**Work order**
Somewhere below, one line contains "klepsydra [zielony] [227,222]" and a later line contains "[60,308] to [595,242]". Output those two lines and everything between them exactly, and nothing else.

**Records for the exercise**
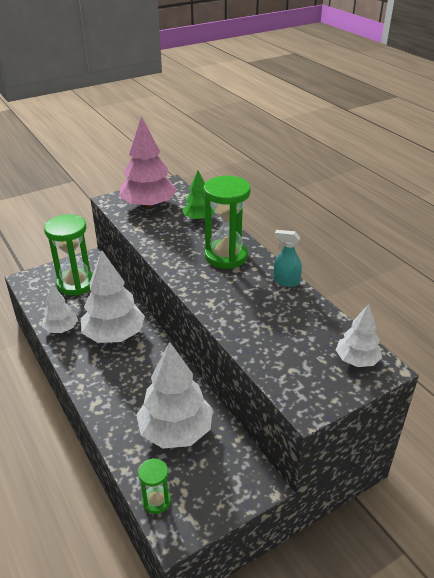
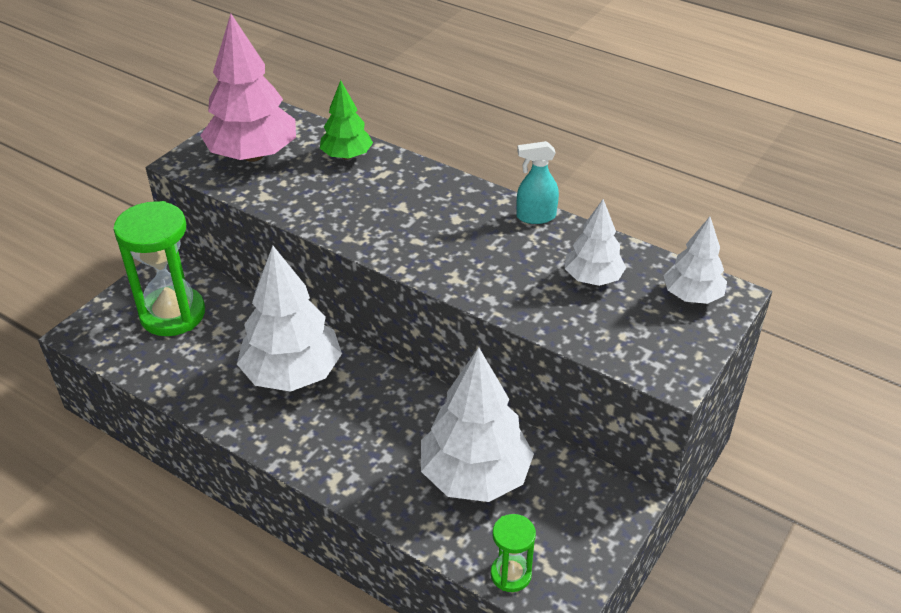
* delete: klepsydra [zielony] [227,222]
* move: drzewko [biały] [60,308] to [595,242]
* * *
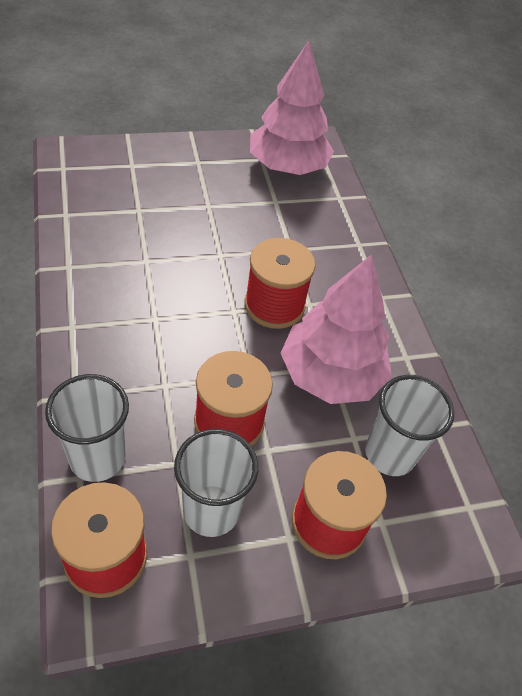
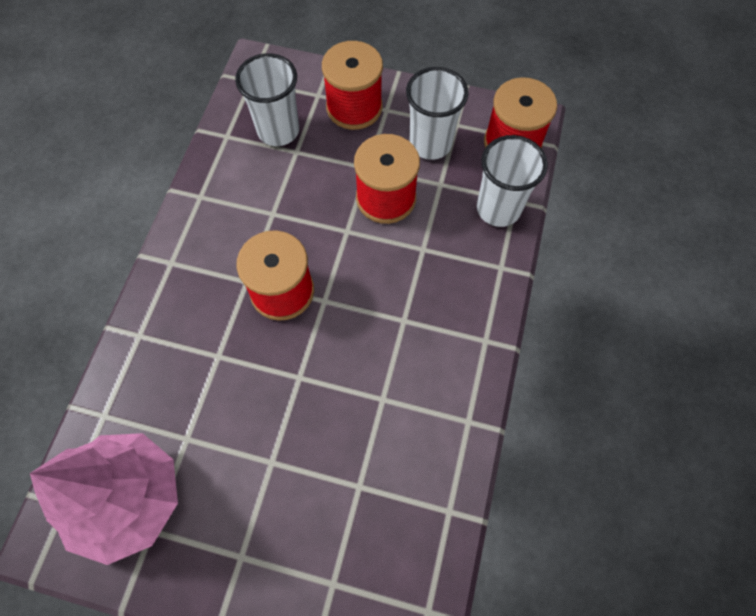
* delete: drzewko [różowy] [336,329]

**Result**
* delete: klepsydra [zielony] [227,222]
* move: drzewko [biały] [60,308] to [595,242]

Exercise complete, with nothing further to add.